The answer should be every line below, retyped exactly.

Data records =>
________________________
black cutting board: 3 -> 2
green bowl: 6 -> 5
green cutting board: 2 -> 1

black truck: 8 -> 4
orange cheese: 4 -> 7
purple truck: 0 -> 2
________________________
Solution =>
black cutting board: 3 -> 2
green bowl: 6 -> 5
green cutting board: 2 -> 1

black truck: 8 -> 4
orange cheese: 4 -> 7
purple truck: 0 -> 2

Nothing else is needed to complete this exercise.